*Directions for this task*.
Please transcribe every record below exactly as written.

(Version difference data)
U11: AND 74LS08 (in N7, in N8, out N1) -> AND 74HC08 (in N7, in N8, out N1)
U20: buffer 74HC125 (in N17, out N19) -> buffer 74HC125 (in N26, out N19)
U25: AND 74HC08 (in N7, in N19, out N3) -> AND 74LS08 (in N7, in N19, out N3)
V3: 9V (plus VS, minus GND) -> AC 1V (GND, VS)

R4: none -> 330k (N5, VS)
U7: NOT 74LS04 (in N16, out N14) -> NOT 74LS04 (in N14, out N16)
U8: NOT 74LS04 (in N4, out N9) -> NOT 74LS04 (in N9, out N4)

*Answer section*.
U11: AND 74LS08 (in N7, in N8, out N1) -> AND 74HC08 (in N7, in N8, out N1)
U20: buffer 74HC125 (in N17, out N19) -> buffer 74HC125 (in N26, out N19)
U25: AND 74HC08 (in N7, in N19, out N3) -> AND 74LS08 (in N7, in N19, out N3)
V3: 9V (plus VS, minus GND) -> AC 1V (GND, VS)

R4: none -> 330k (N5, VS)
U7: NOT 74LS04 (in N16, out N14) -> NOT 74LS04 (in N14, out N16)
U8: NOT 74LS04 (in N4, out N9) -> NOT 74LS04 (in N9, out N4)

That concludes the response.